[Records contained in a dataset]
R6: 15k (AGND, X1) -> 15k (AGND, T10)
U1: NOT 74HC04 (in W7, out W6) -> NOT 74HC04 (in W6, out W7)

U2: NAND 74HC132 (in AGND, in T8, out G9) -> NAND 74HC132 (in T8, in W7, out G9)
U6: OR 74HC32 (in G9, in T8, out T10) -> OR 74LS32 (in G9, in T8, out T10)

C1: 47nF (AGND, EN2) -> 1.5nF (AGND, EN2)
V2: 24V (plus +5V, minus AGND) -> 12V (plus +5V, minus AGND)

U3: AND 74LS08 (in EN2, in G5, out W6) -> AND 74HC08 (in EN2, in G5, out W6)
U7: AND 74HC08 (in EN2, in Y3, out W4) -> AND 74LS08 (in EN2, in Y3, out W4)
...
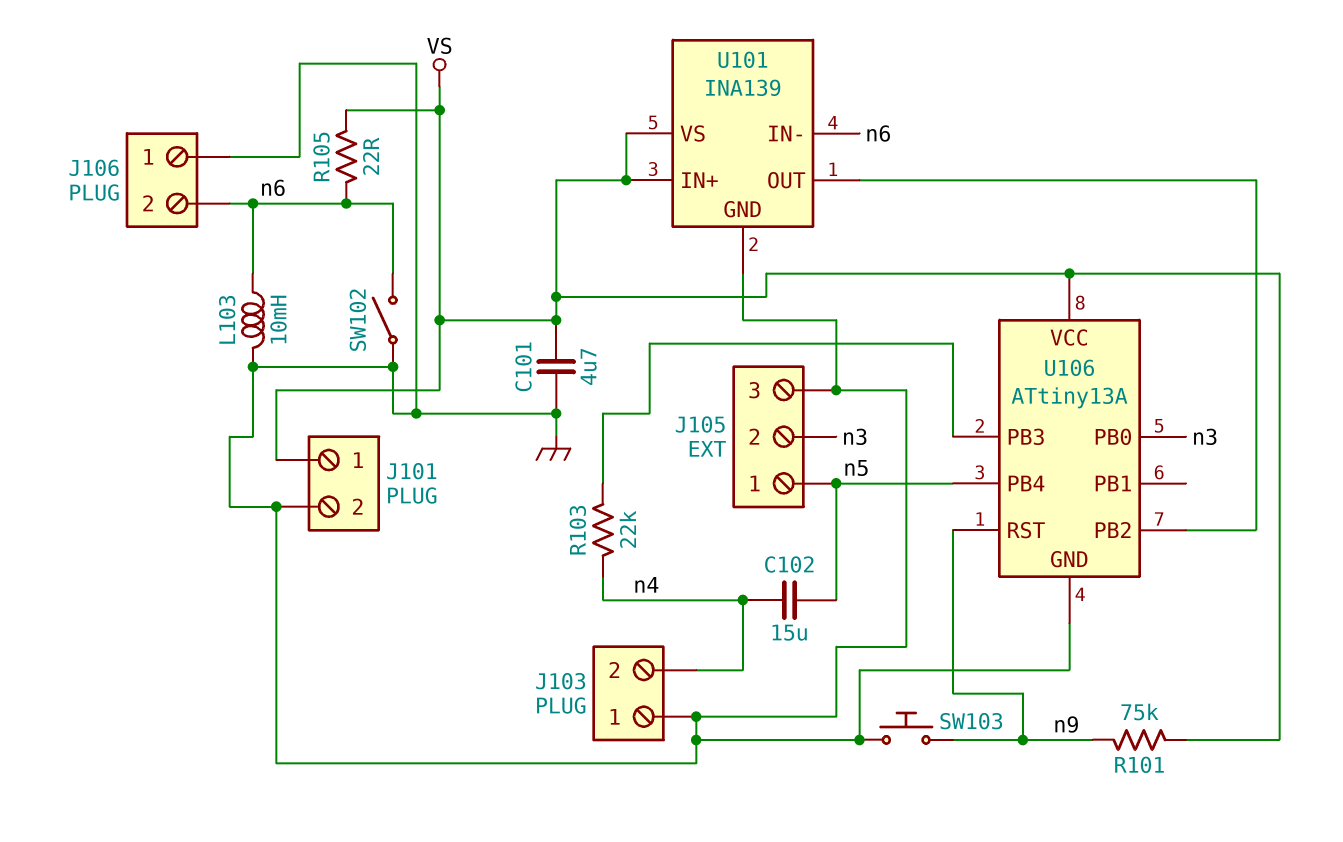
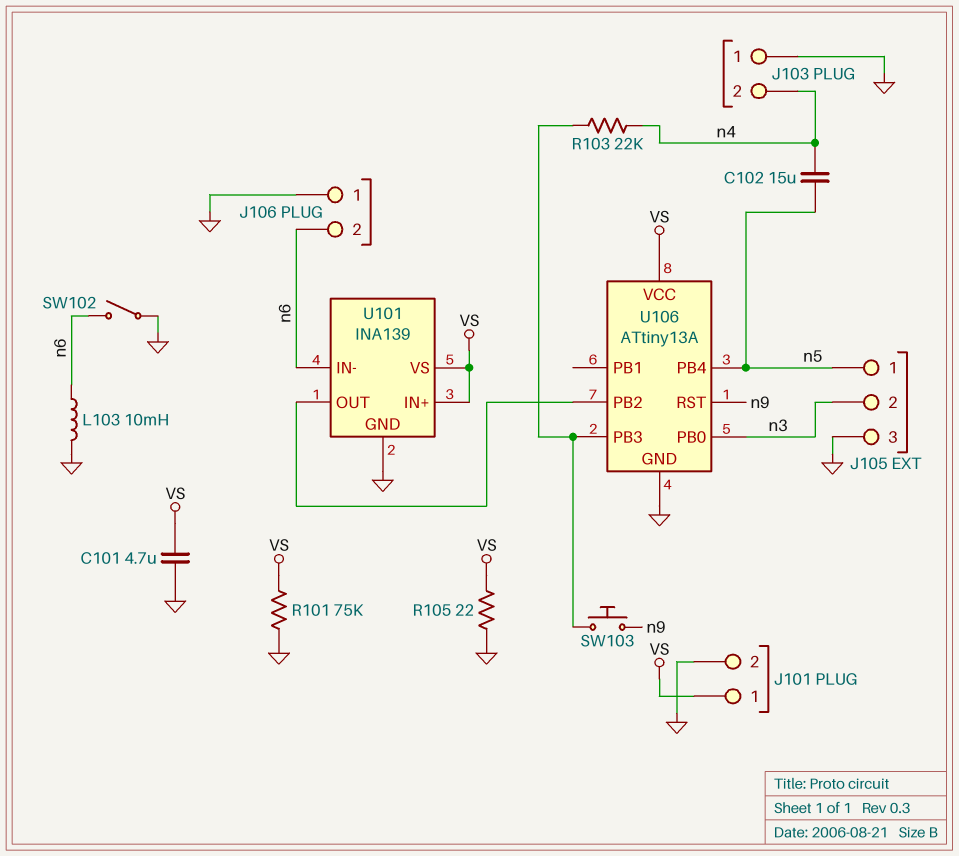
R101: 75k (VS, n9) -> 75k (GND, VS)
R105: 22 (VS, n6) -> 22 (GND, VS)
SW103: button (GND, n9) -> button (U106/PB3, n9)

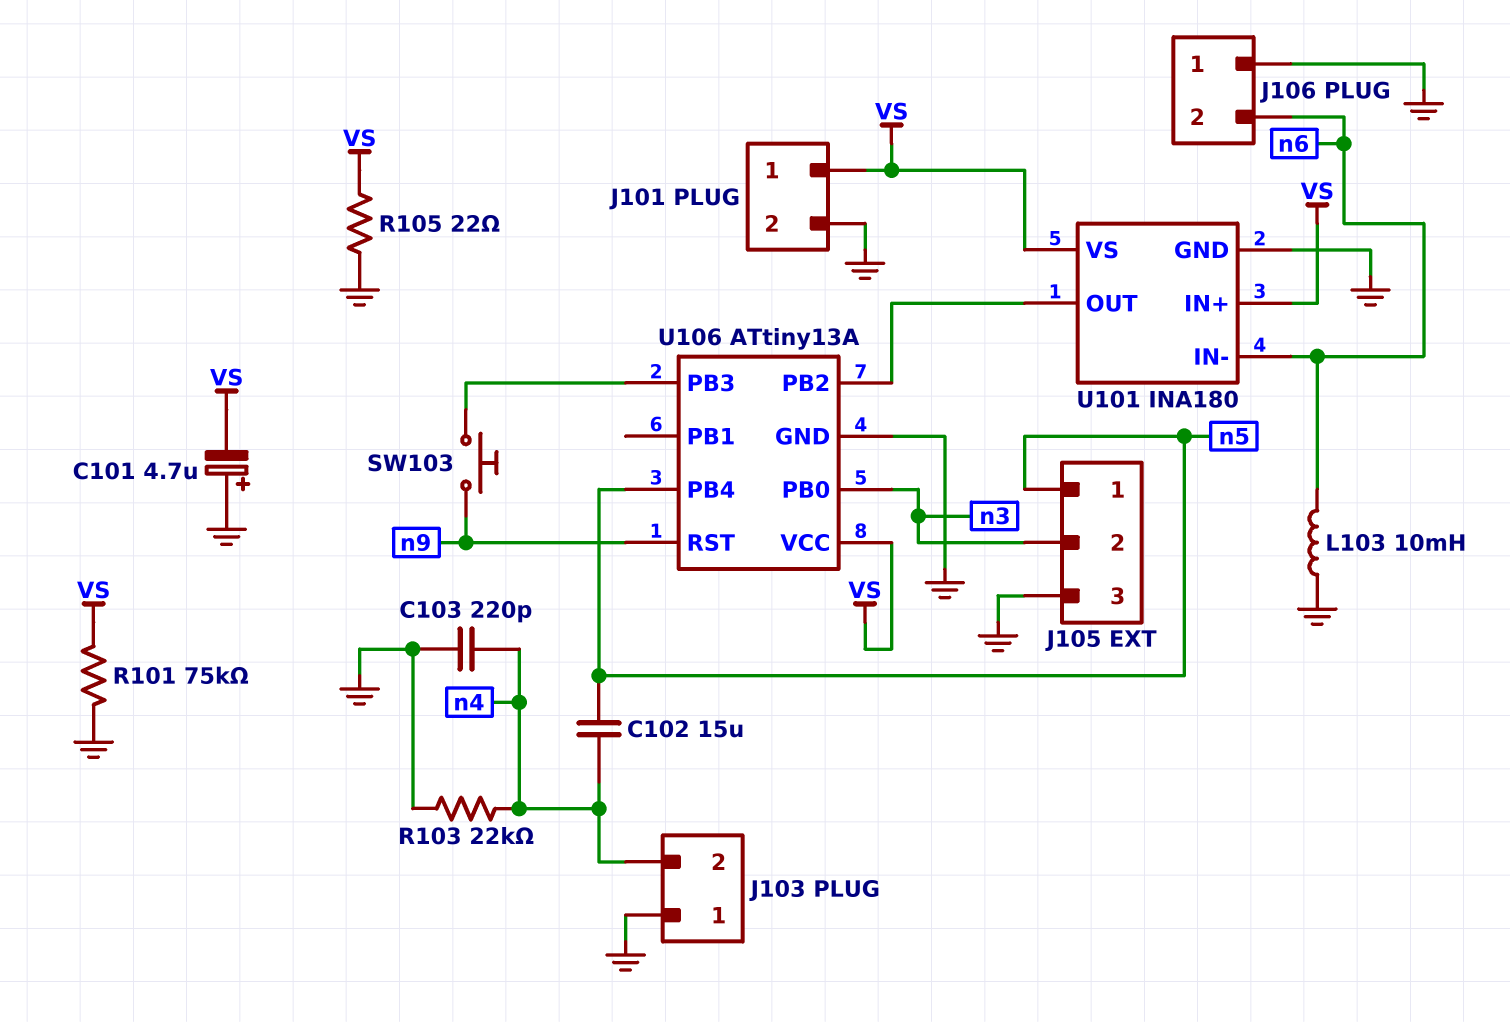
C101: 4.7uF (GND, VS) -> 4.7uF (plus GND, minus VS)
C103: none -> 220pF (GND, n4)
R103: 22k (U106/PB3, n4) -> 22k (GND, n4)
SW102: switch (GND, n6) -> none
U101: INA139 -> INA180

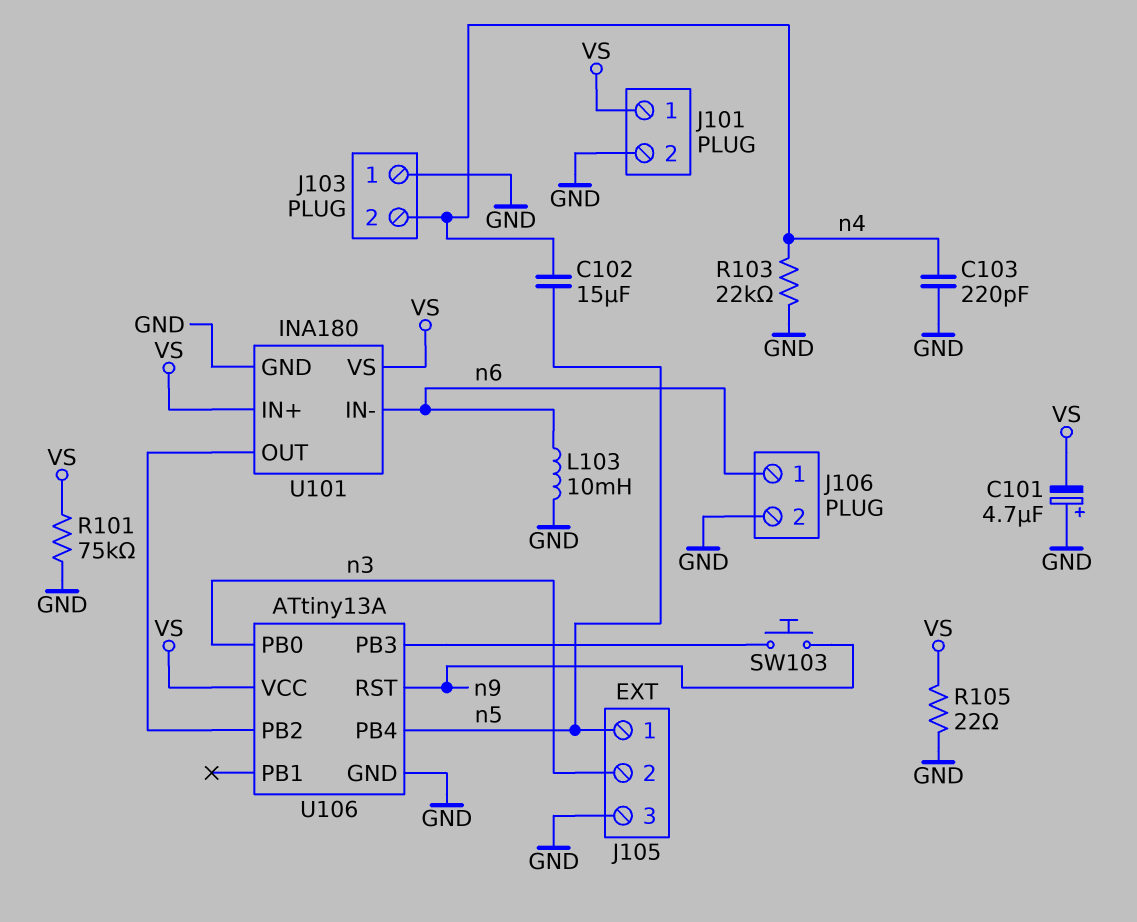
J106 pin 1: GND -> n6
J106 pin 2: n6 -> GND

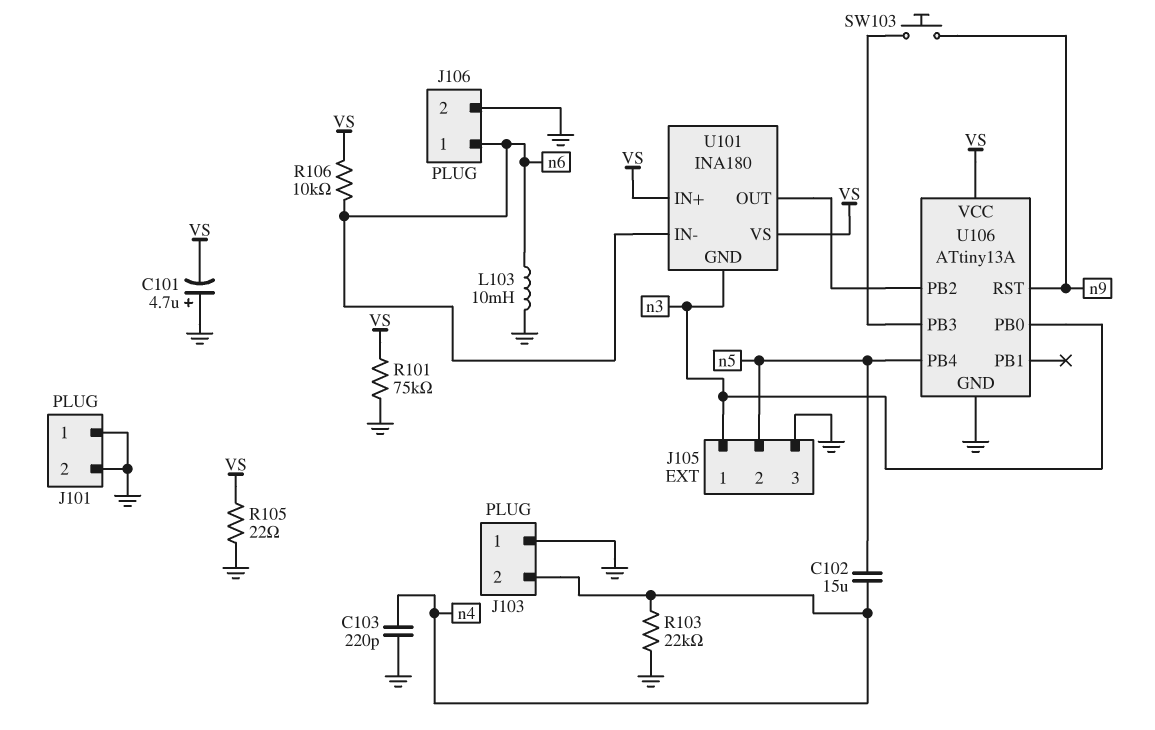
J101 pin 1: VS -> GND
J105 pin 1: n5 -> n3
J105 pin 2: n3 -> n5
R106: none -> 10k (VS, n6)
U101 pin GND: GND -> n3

*What to do*.
For each line in the records that contains the word "minus", make a copy.

*Result of the exercise*.
V2: 24V (plus +5V, minus AGND) -> 12V (plus +5V, minus AGND)
C101: 4.7uF (GND, VS) -> 4.7uF (plus GND, minus VS)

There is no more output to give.